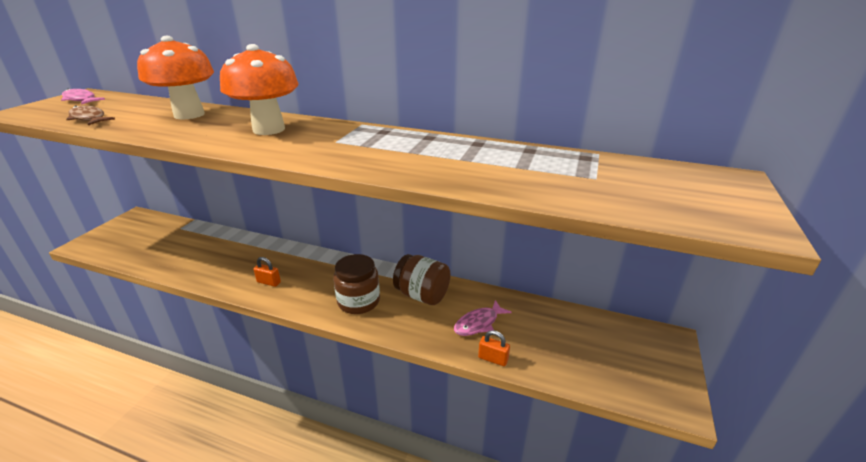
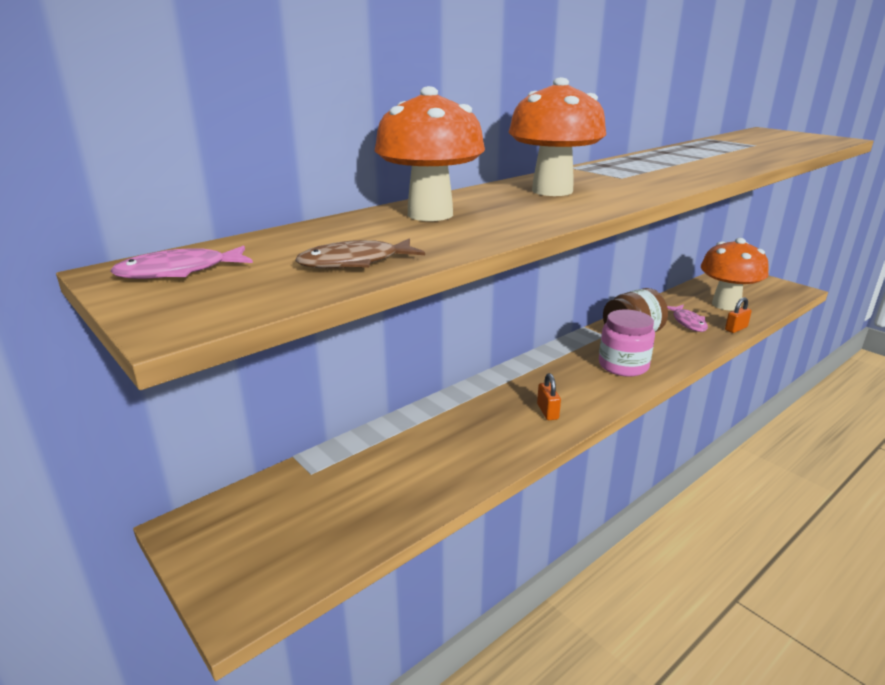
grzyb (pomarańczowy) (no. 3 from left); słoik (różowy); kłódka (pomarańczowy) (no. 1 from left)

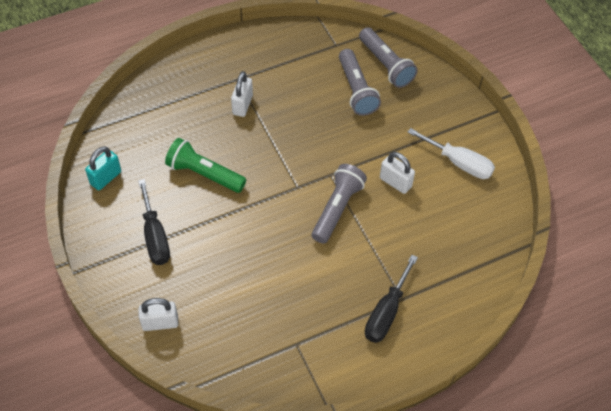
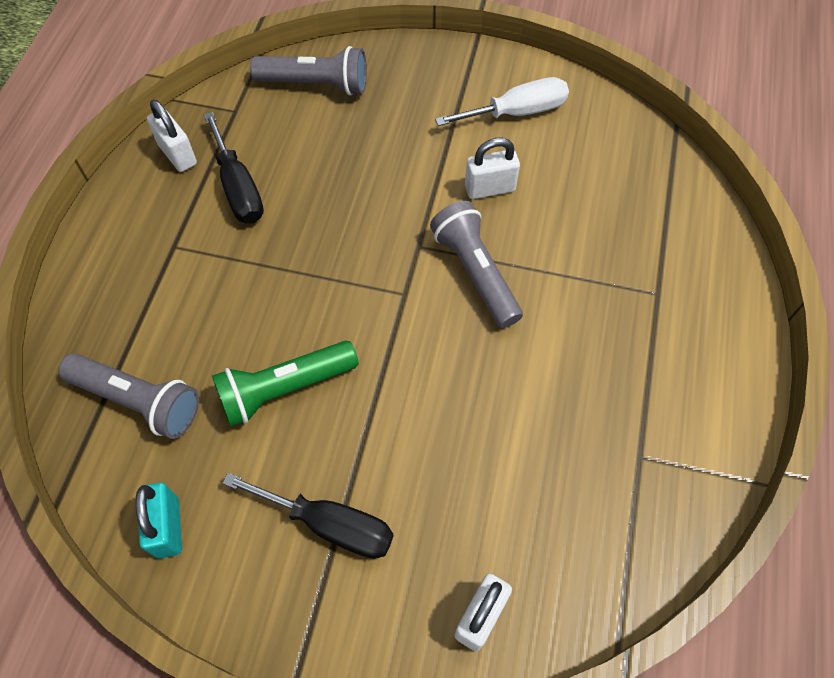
kłódka (biały) (no. 1 from left); latarka (szary) (no. 1 from left); śrubokręt (czarny) (no. 1 from left)

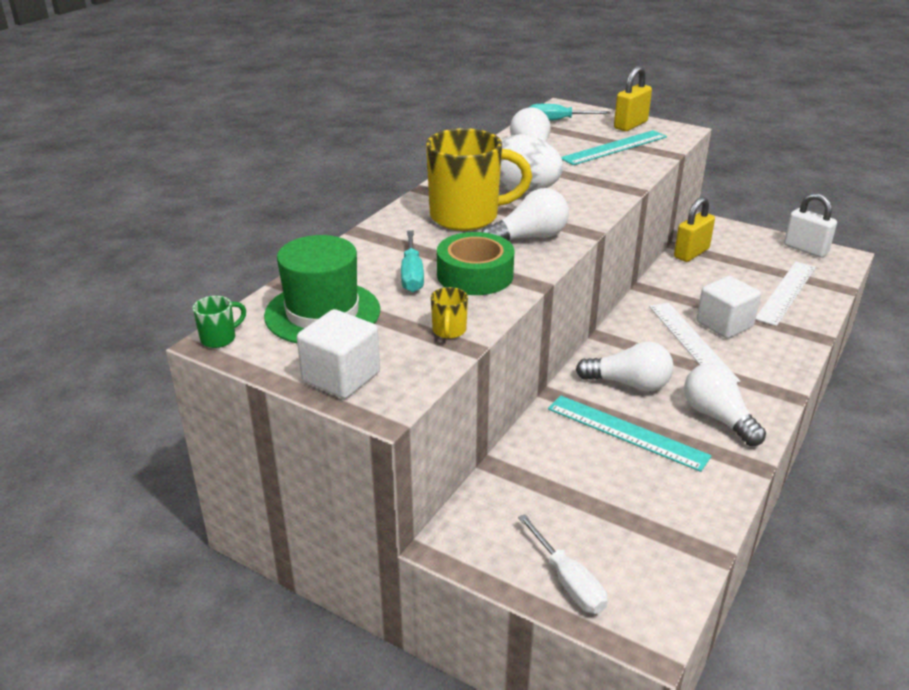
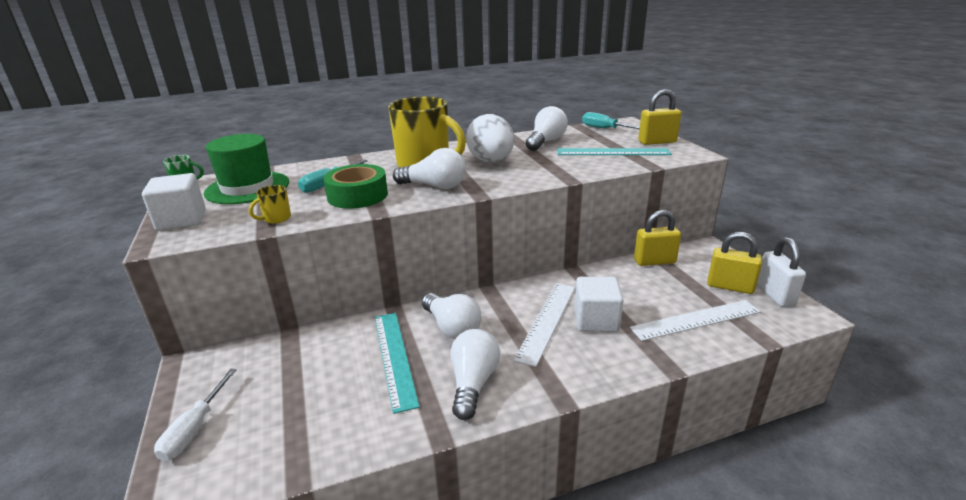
kłódka (żółty) (no. 3 from left)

____________

Output the listing above exactly, but leave its pictures behind.

grzyb (pomarańczowy) (no. 3 from left); słoik (różowy); kłódka (pomarańczowy) (no. 1 from left)

kłódka (biały) (no. 1 from left); latarka (szary) (no. 1 from left); śrubokręt (czarny) (no. 1 from left)

kłódka (żółty) (no. 3 from left)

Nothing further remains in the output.